Record extracts:
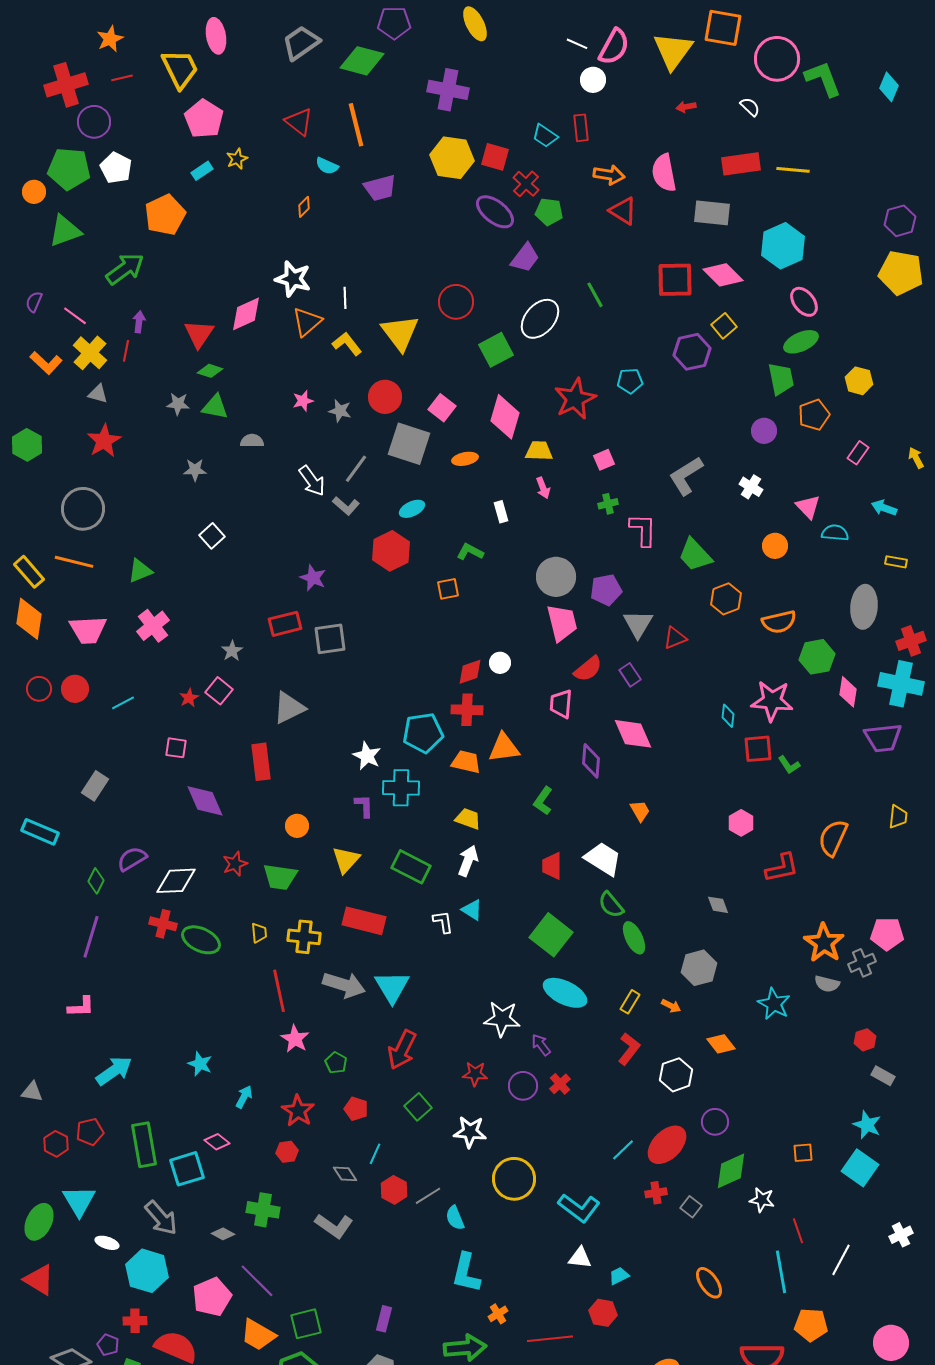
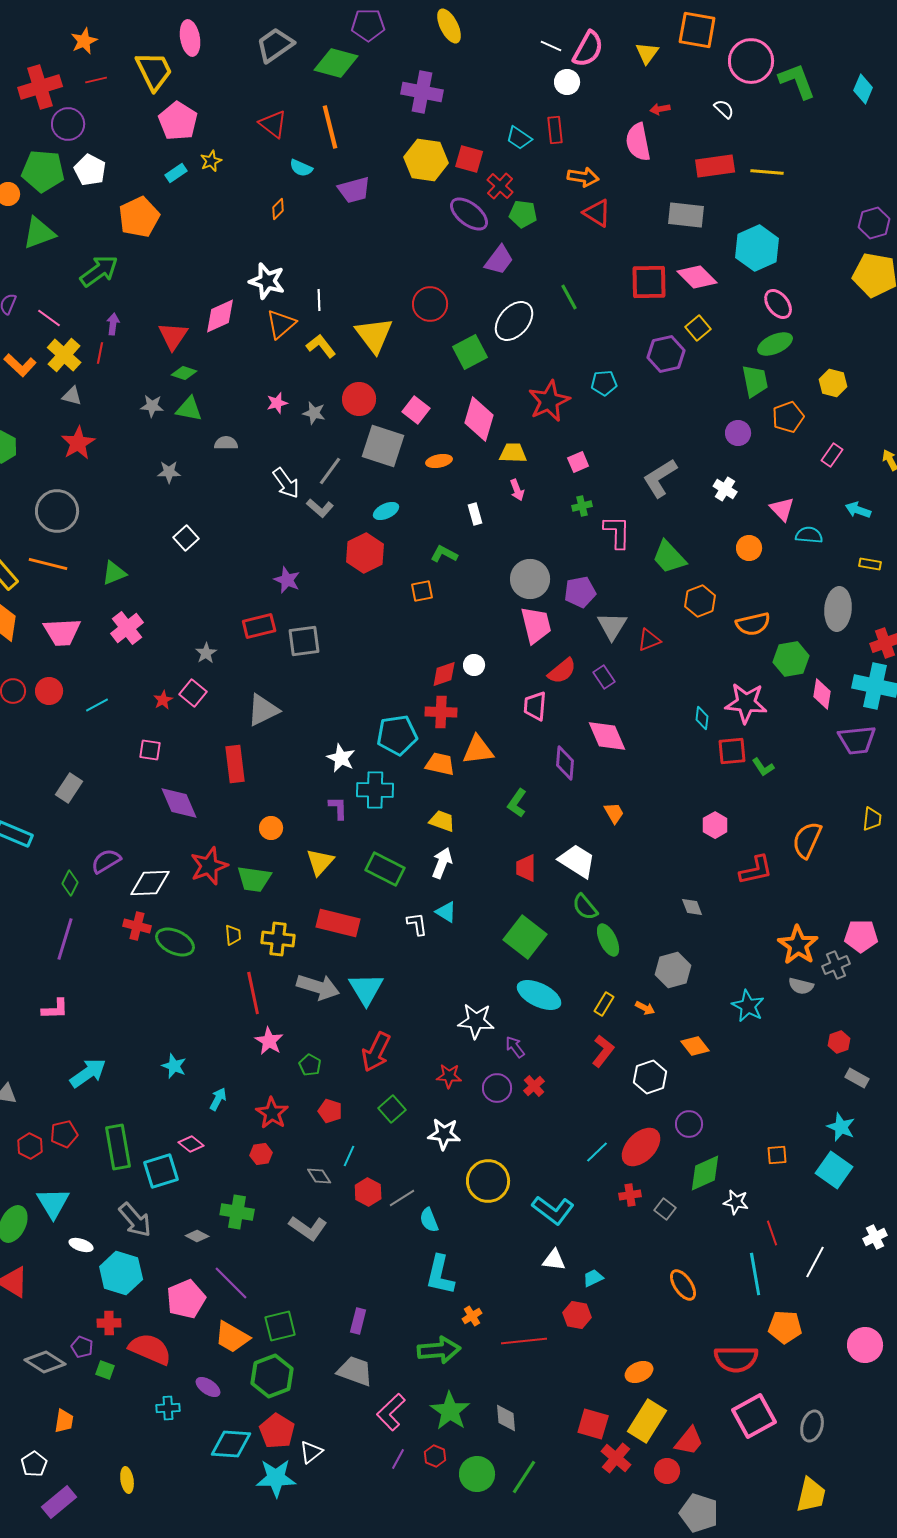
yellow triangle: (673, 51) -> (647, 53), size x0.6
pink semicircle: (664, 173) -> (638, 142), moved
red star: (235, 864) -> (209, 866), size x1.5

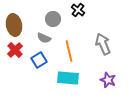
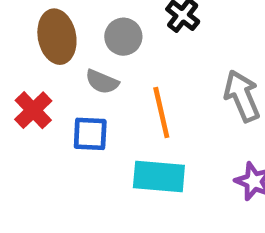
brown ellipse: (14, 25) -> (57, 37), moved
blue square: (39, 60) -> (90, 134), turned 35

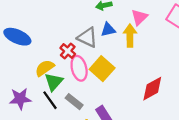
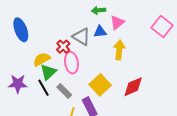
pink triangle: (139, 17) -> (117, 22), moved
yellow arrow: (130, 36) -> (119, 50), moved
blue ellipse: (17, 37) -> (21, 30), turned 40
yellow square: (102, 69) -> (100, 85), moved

Your objective: Find the lines above with the word "turned". Copy them out.

Answer to this problem:
blue square: (39, 60) -> (90, 134), turned 35
blue ellipse: (17, 37) -> (21, 30), turned 40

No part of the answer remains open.